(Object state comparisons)
=======

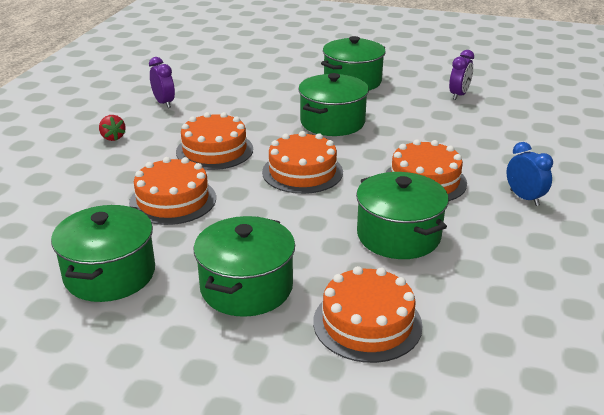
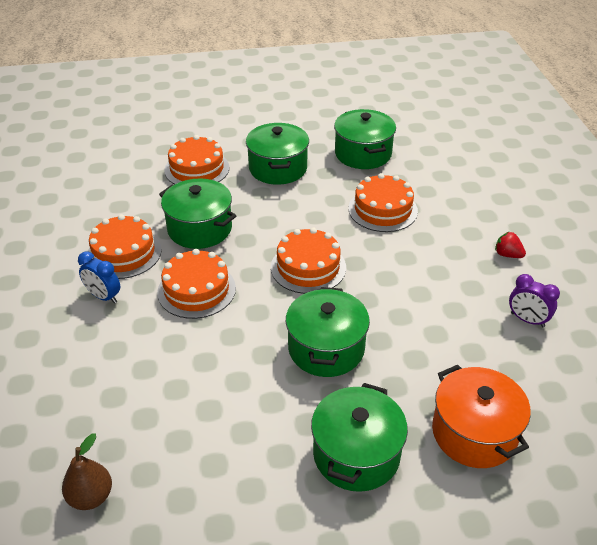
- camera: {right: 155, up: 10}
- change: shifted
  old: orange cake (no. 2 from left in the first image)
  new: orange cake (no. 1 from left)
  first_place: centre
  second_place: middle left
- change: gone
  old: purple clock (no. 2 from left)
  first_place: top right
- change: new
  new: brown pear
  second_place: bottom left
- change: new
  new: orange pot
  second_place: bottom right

=======

▸ WORK TASK:
An exact repeat of the lines from the one containing "first_place: centre" through the final line of the entries is the whole answer.

▸ ANSWER SECTION:
  first_place: centre
  second_place: middle left
- change: gone
  old: purple clock (no. 2 from left)
  first_place: top right
- change: new
  new: brown pear
  second_place: bottom left
- change: new
  new: orange pot
  second_place: bottom right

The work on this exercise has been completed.